#### Assigned task:
Return the lines below verbatim, from the line containing "Question: Estimate the" through the line containing "Correct, you'll find", inclusive of both.

(Stored dataset items)
⟨
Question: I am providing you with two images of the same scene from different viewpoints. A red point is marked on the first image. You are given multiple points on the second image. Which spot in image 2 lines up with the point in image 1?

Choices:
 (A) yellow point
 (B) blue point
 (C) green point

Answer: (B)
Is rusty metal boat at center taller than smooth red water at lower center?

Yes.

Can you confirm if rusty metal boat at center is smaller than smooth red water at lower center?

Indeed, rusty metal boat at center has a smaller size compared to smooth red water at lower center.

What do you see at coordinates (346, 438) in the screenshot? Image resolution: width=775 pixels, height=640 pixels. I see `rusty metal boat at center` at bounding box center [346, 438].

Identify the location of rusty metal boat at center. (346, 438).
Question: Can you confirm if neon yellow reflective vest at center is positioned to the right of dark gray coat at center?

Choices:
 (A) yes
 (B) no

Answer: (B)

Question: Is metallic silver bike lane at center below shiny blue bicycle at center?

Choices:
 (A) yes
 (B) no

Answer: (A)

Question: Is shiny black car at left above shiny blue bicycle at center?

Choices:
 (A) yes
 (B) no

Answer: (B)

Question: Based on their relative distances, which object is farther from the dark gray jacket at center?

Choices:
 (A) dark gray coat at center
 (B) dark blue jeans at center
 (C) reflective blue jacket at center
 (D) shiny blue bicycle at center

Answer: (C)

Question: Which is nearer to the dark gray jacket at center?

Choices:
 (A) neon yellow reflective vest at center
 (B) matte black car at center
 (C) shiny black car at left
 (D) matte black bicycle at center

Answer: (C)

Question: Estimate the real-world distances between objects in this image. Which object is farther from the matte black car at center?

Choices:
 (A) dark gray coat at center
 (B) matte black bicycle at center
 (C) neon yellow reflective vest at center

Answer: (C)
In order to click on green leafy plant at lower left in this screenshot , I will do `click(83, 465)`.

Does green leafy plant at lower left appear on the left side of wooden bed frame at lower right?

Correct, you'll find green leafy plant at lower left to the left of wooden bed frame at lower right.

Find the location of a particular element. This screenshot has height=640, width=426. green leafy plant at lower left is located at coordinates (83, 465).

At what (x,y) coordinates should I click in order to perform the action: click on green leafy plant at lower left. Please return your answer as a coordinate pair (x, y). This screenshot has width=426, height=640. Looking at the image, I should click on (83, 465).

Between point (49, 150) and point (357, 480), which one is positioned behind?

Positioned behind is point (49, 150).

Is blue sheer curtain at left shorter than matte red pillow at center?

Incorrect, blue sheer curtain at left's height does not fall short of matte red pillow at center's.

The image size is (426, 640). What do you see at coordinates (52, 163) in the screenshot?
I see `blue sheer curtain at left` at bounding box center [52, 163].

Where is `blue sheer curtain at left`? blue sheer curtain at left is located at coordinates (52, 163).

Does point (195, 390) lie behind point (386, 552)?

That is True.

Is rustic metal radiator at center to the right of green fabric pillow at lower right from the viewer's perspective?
⟩
#### Task result:
Question: Estimate the real-world distances between objects in this image. Which object is farther from the matte black car at center?

Choices:
 (A) dark gray coat at center
 (B) matte black bicycle at center
 (C) neon yellow reflective vest at center

Answer: (C)
In order to click on green leafy plant at lower left in this screenshot , I will do `click(83, 465)`.

Does green leafy plant at lower left appear on the left side of wooden bed frame at lower right?

Correct, you'll find green leafy plant at lower left to the left of wooden bed frame at lower right.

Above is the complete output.